=== Input ===

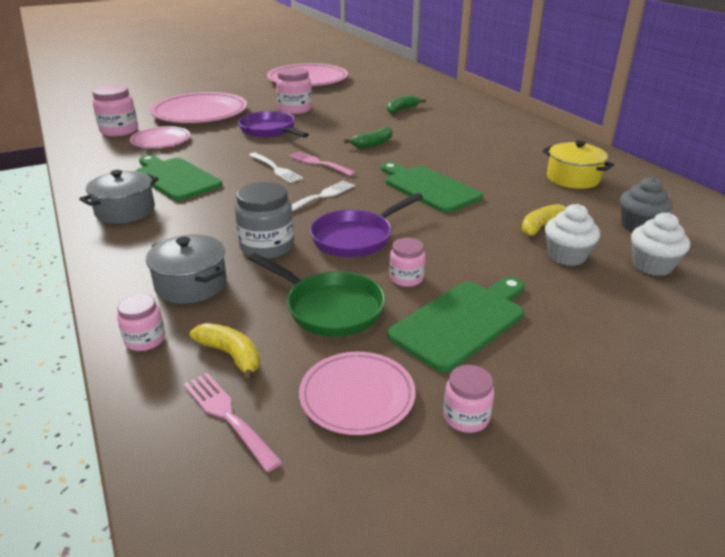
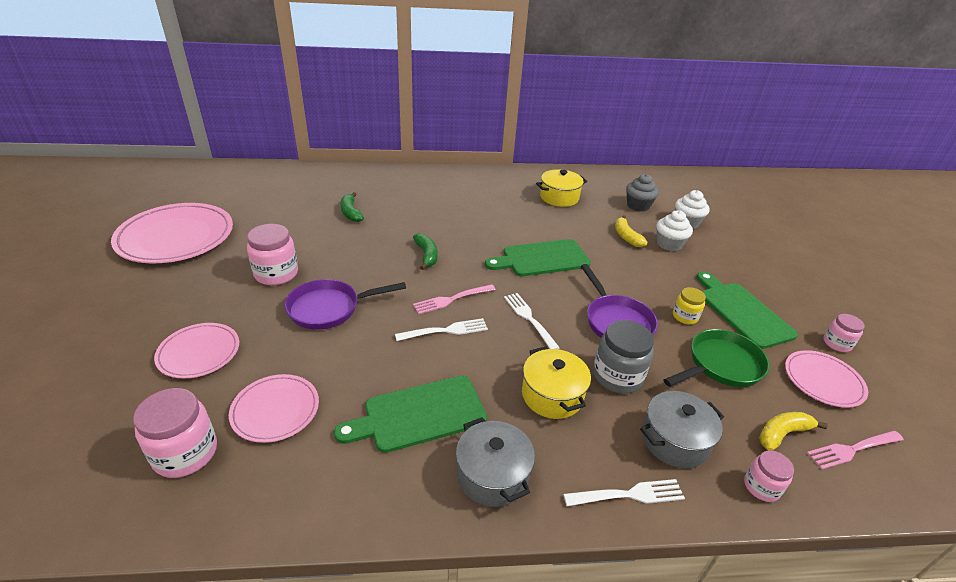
camera: 70 degrees left, 5 degrees up
(118, 266) = (627, 495): none -> white fork
(200, 113) = (199, 353): pink plate -> pink plate, size x0.55
(222, 220) = (552, 395): none -> yellow pot
(406, 278) = (685, 316): pink jar -> yellow jar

===

Required work - Going through the entries above, report how many lines contain the word "pink", with no other text.

Completed task - 2